Instructions for the task: Rewrite the entries below with "midpoint" changed to "center point" everywhere, leaving everything else unchanged.
-------- Data provided
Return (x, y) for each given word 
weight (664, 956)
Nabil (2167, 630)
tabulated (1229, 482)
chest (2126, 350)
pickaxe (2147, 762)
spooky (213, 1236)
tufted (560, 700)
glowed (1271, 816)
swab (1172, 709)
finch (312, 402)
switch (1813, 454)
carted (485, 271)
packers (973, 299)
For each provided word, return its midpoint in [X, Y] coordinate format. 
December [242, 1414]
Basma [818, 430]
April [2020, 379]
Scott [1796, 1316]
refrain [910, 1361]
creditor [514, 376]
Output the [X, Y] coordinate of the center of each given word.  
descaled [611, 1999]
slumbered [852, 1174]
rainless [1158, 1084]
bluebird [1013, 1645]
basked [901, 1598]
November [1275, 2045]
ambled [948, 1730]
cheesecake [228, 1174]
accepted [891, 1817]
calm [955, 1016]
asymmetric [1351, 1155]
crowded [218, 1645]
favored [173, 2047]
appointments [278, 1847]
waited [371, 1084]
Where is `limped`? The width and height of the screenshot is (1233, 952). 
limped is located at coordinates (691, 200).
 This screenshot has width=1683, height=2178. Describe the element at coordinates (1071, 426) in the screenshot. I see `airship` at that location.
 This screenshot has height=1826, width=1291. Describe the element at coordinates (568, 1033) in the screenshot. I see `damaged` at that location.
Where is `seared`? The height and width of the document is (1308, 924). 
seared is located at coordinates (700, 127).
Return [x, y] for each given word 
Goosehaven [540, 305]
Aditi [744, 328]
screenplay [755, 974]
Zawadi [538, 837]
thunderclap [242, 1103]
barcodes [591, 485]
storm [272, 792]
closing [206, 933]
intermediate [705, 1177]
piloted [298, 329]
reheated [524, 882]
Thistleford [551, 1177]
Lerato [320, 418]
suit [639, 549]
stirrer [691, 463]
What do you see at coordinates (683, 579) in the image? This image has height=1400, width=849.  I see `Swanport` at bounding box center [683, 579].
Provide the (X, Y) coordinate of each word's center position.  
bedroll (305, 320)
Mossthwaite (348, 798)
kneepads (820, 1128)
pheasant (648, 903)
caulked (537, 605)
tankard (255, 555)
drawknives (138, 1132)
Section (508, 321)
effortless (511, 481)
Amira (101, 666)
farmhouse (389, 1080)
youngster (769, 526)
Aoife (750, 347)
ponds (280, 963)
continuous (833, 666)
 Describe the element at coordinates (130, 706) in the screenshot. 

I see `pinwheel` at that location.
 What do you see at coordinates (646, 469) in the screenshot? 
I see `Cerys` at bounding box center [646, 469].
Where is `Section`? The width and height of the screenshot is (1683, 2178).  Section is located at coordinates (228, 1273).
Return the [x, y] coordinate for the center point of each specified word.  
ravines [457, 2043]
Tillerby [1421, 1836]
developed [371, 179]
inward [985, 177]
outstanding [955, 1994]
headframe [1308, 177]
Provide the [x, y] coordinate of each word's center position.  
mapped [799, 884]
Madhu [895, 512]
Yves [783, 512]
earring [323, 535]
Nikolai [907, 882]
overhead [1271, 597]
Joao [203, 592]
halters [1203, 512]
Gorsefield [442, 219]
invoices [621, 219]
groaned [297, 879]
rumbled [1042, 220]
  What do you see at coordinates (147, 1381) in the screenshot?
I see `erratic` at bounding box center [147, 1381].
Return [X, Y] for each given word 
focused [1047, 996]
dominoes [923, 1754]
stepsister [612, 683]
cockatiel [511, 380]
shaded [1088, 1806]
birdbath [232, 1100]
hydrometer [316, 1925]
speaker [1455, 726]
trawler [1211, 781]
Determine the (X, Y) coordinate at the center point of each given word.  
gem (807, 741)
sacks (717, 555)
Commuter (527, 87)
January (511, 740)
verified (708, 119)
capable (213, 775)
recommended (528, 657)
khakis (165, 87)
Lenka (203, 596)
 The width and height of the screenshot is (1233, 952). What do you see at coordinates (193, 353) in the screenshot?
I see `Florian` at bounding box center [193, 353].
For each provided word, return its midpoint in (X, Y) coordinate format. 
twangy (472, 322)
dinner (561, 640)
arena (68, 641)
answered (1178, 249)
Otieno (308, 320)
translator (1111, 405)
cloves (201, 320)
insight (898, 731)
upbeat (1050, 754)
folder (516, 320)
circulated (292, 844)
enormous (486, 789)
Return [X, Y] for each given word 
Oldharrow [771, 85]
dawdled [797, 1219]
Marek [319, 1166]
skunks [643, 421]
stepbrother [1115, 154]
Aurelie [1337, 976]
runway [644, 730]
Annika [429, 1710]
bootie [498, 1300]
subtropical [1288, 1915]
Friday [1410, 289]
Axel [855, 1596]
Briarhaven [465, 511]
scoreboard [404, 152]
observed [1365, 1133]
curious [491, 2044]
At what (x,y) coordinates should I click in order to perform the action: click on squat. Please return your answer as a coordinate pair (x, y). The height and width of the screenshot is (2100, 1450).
----------------
Answer in full:
Return (x, y) for each given word 
weight (664, 956)
Nabil (2167, 630)
tabulated (1229, 482)
chest (2126, 350)
pickaxe (2147, 762)
spooky (213, 1236)
tufted (560, 700)
glowed (1271, 816)
swab (1172, 709)
finch (312, 402)
switch (1813, 454)
carted (485, 271)
packers (973, 299)
For each provided word, return its center point in [X, Y] coordinate format. 
December [242, 1414]
Basma [818, 430]
April [2020, 379]
Scott [1796, 1316]
refrain [910, 1361]
creditor [514, 376]
Output the [X, Y] coordinate of the center of each given word.  
descaled [611, 1999]
slumbered [852, 1174]
rainless [1158, 1084]
bluebird [1013, 1645]
basked [901, 1598]
November [1275, 2045]
ambled [948, 1730]
cheesecake [228, 1174]
accepted [891, 1817]
calm [955, 1016]
asymmetric [1351, 1155]
crowded [218, 1645]
favored [173, 2047]
appointments [278, 1847]
waited [371, 1084]
Where is `limped`? The width and height of the screenshot is (1233, 952). 
limped is located at coordinates (691, 200).
 This screenshot has width=1683, height=2178. Describe the element at coordinates (1071, 426) in the screenshot. I see `airship` at that location.
 This screenshot has height=1826, width=1291. Describe the element at coordinates (568, 1033) in the screenshot. I see `damaged` at that location.
Where is `seared`? The height and width of the document is (1308, 924). 
seared is located at coordinates (700, 127).
Return [x, y] for each given word 
Goosehaven [540, 305]
Aditi [744, 328]
screenplay [755, 974]
Zawadi [538, 837]
thunderclap [242, 1103]
barcodes [591, 485]
storm [272, 792]
closing [206, 933]
intermediate [705, 1177]
piloted [298, 329]
reheated [524, 882]
Thistleford [551, 1177]
Lerato [320, 418]
suit [639, 549]
stirrer [691, 463]
What do you see at coordinates (683, 579) in the image? This image has height=1400, width=849.  I see `Swanport` at bounding box center [683, 579].
Provide the (X, Y) coordinate of each word's center position.  
bedroll (305, 320)
Mossthwaite (348, 798)
kneepads (820, 1128)
pheasant (648, 903)
caulked (537, 605)
tankard (255, 555)
drawknives (138, 1132)
Section (508, 321)
effortless (511, 481)
Amira (101, 666)
farmhouse (389, 1080)
youngster (769, 526)
Aoife (750, 347)
ponds (280, 963)
continuous (833, 666)
 Describe the element at coordinates (130, 706) in the screenshot. 

I see `pinwheel` at that location.
 What do you see at coordinates (646, 469) in the screenshot? 
I see `Cerys` at bounding box center [646, 469].
Where is `Section`? The width and height of the screenshot is (1683, 2178).  Section is located at coordinates (228, 1273).
Return the [x, y] coordinate for the center point of each specified word.  
ravines [457, 2043]
Tillerby [1421, 1836]
developed [371, 179]
inward [985, 177]
outstanding [955, 1994]
headframe [1308, 177]
Provide the [x, y] coordinate of each word's center position.  
mapped [799, 884]
Madhu [895, 512]
Yves [783, 512]
earring [323, 535]
Nikolai [907, 882]
overhead [1271, 597]
Joao [203, 592]
halters [1203, 512]
Gorsefield [442, 219]
invoices [621, 219]
groaned [297, 879]
rumbled [1042, 220]
  What do you see at coordinates (147, 1381) in the screenshot?
I see `erratic` at bounding box center [147, 1381].
Return [X, Y] for each given word 
focused [1047, 996]
dominoes [923, 1754]
stepsister [612, 683]
cockatiel [511, 380]
shaded [1088, 1806]
birdbath [232, 1100]
hydrometer [316, 1925]
speaker [1455, 726]
trawler [1211, 781]
Determine the (X, Y) coordinate at the center point of each given word.  
gem (807, 741)
sacks (717, 555)
Commuter (527, 87)
January (511, 740)
verified (708, 119)
capable (213, 775)
recommended (528, 657)
khakis (165, 87)
Lenka (203, 596)
 The width and height of the screenshot is (1233, 952). What do you see at coordinates (193, 353) in the screenshot?
I see `Florian` at bounding box center [193, 353].
For each provided word, return its center point in (X, Y) coordinate format. 
twangy (472, 322)
dinner (561, 640)
arena (68, 641)
answered (1178, 249)
Otieno (308, 320)
translator (1111, 405)
cloves (201, 320)
insight (898, 731)
upbeat (1050, 754)
folder (516, 320)
circulated (292, 844)
enormous (486, 789)
Return [X, Y] for each given word 
Oldharrow [771, 85]
dawdled [797, 1219]
Marek [319, 1166]
skunks [643, 421]
stepbrother [1115, 154]
Aurelie [1337, 976]
runway [644, 730]
Annika [429, 1710]
bootie [498, 1300]
subtropical [1288, 1915]
Friday [1410, 289]
Axel [855, 1596]
Briarhaven [465, 511]
scoreboard [404, 152]
observed [1365, 1133]
curious [491, 2044]
At what (x,y) coordinates should I click in order to perform the action: click on squat. Please return your answer as a coordinate pair (x, y). The height and width of the screenshot is (2100, 1450).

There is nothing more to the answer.